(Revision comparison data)
[Start of Attachment]

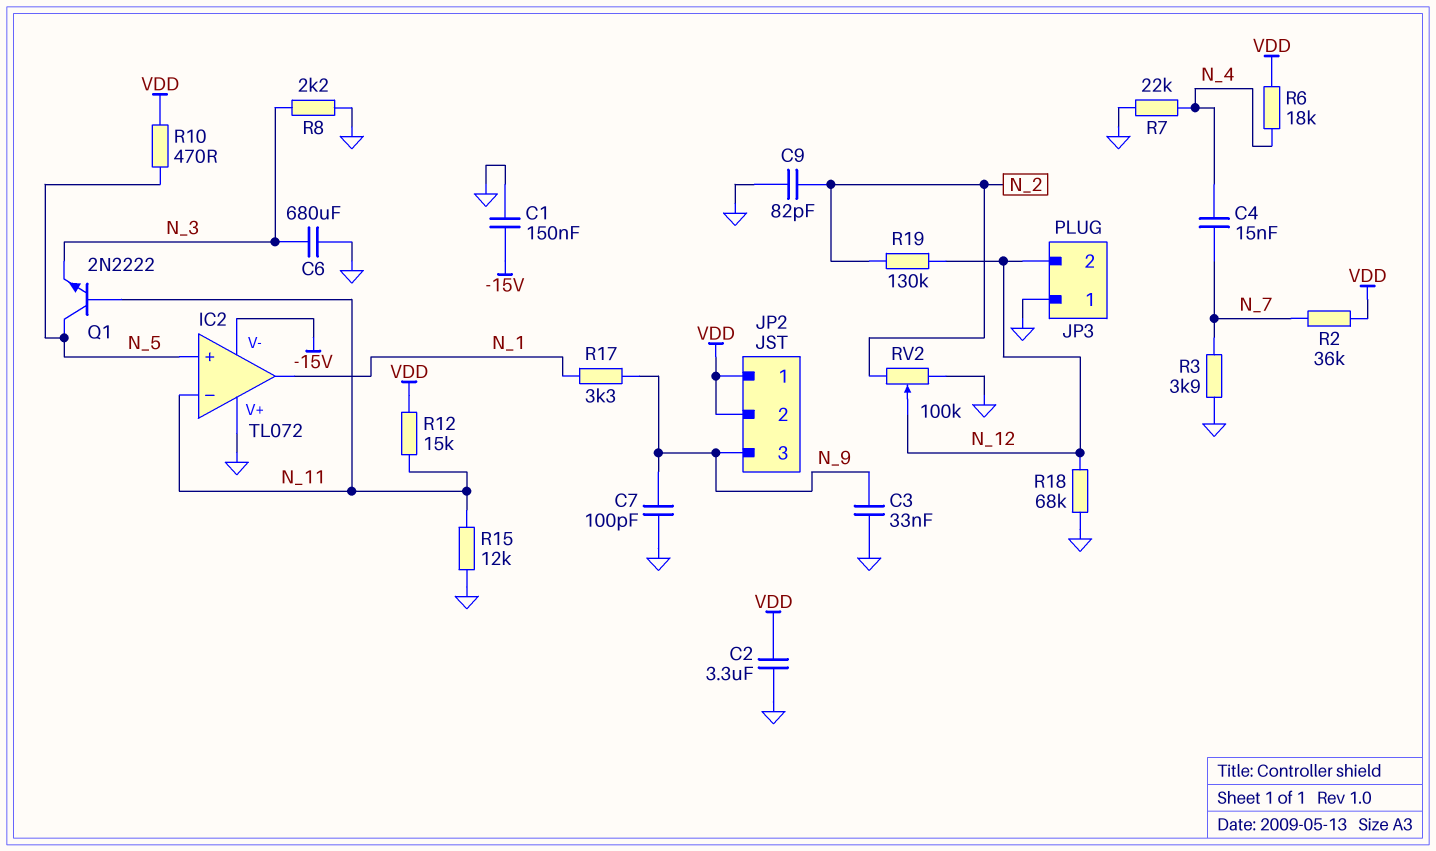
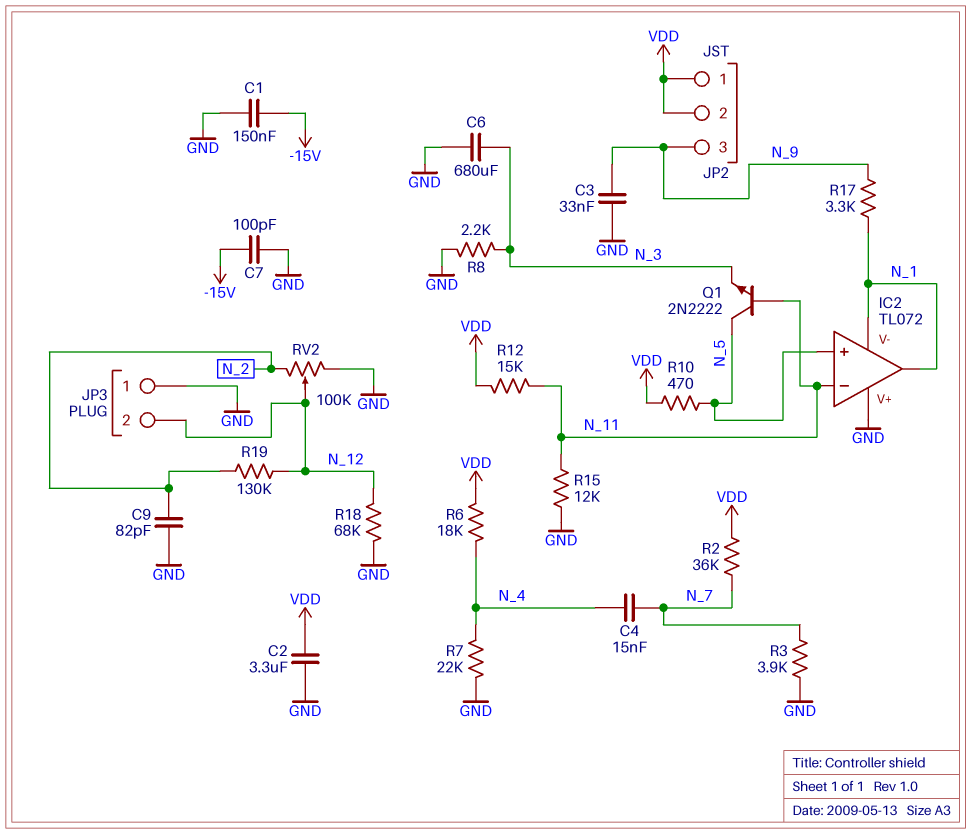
C7: 100pF (GND, N_9) -> 100pF (-15V, GND)
IC2 pin V-: -15V -> N_1

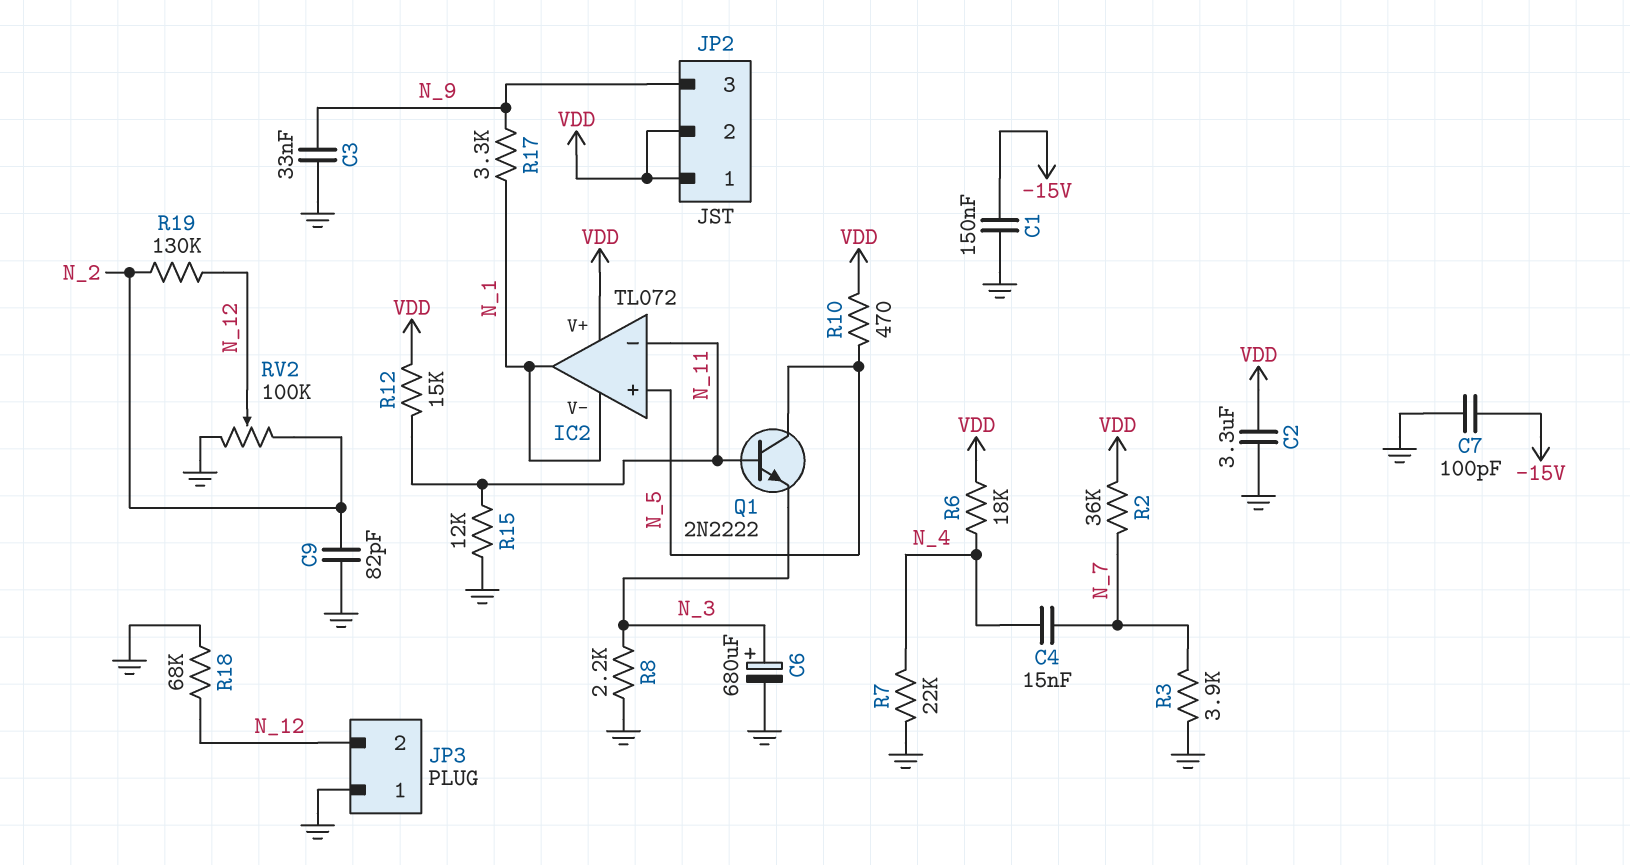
C6: 680uF (GND, N_3) -> 680uF (plus N_3, minus GND)
IC2 pin V+: GND -> VDD

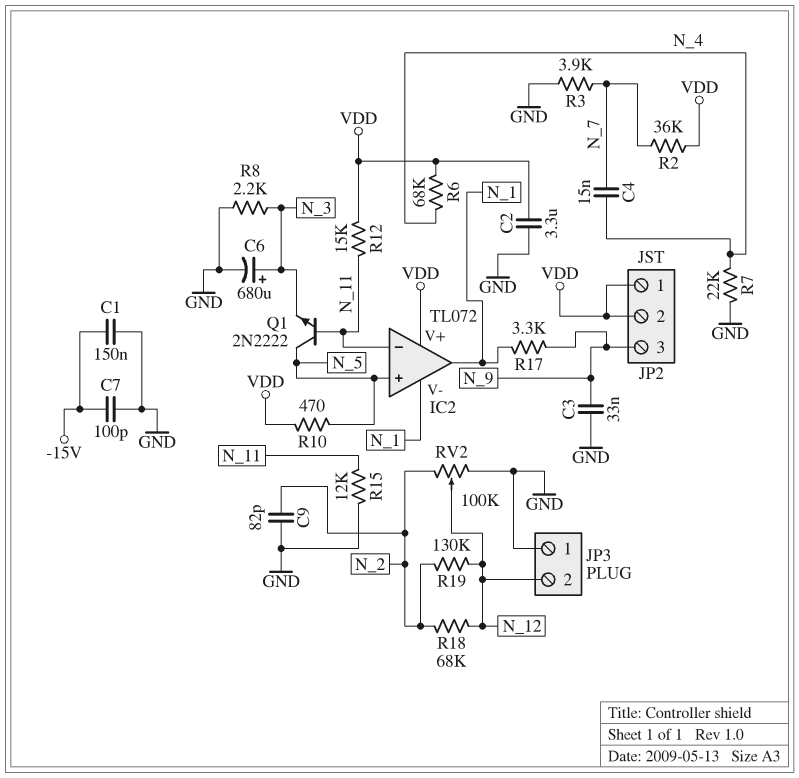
R6: 18k (N_4, VDD) -> 68k (N_4, VDD)
R18: 68k (GND, N_12) -> 68k (N_2, N_12)

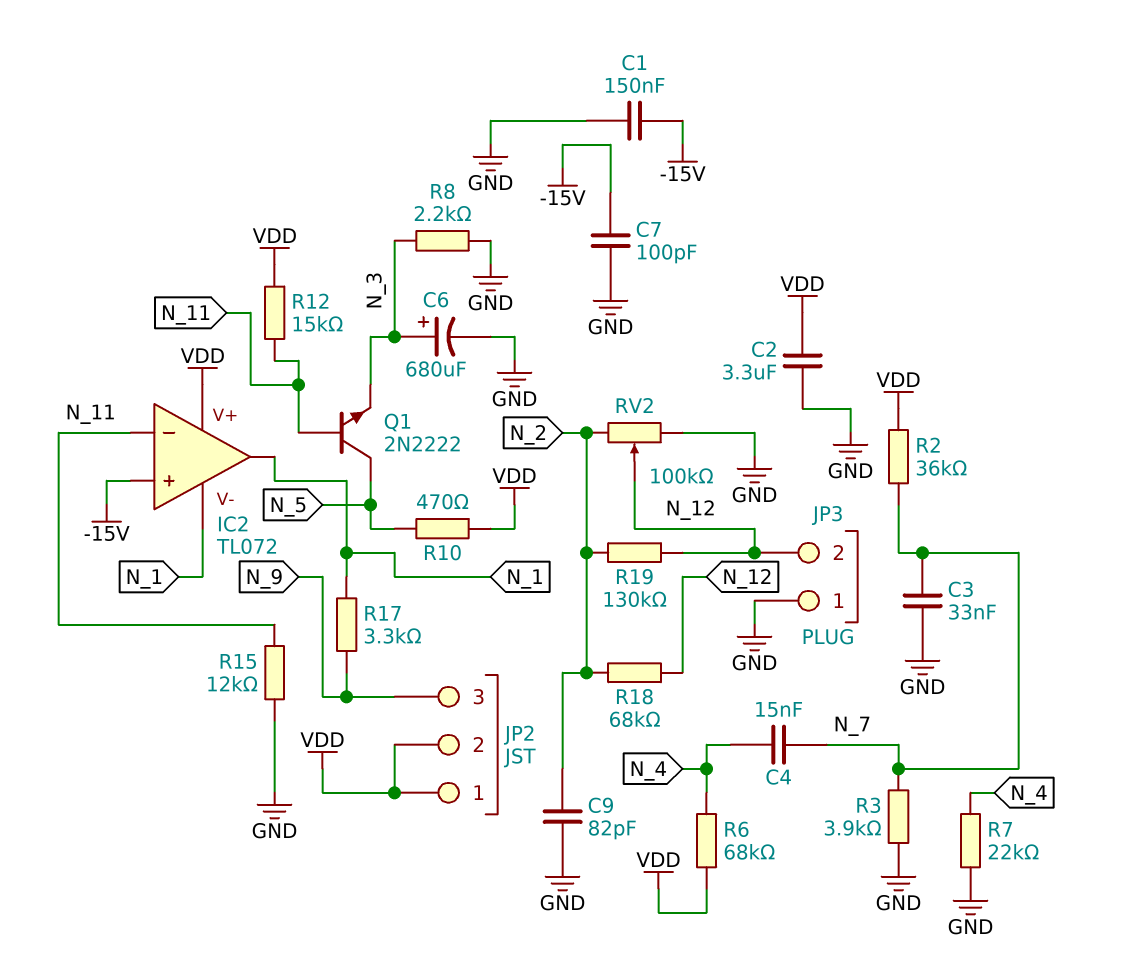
C3: 33nF (GND, N_9) -> 33nF (GND, N_7)
IC2 pin in+: N_5 -> -15V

[End of Attachment]

### Task statement
Your answer should hold only the lines from the line with "C6: 680uF (GND, N_3)" through the closing line of the records, restated exactly and free of pictures.

### Answer section
C6: 680uF (GND, N_3) -> 680uF (plus N_3, minus GND)
IC2 pin V+: GND -> VDD

R6: 18k (N_4, VDD) -> 68k (N_4, VDD)
R18: 68k (GND, N_12) -> 68k (N_2, N_12)

C3: 33nF (GND, N_9) -> 33nF (GND, N_7)
IC2 pin in+: N_5 -> -15V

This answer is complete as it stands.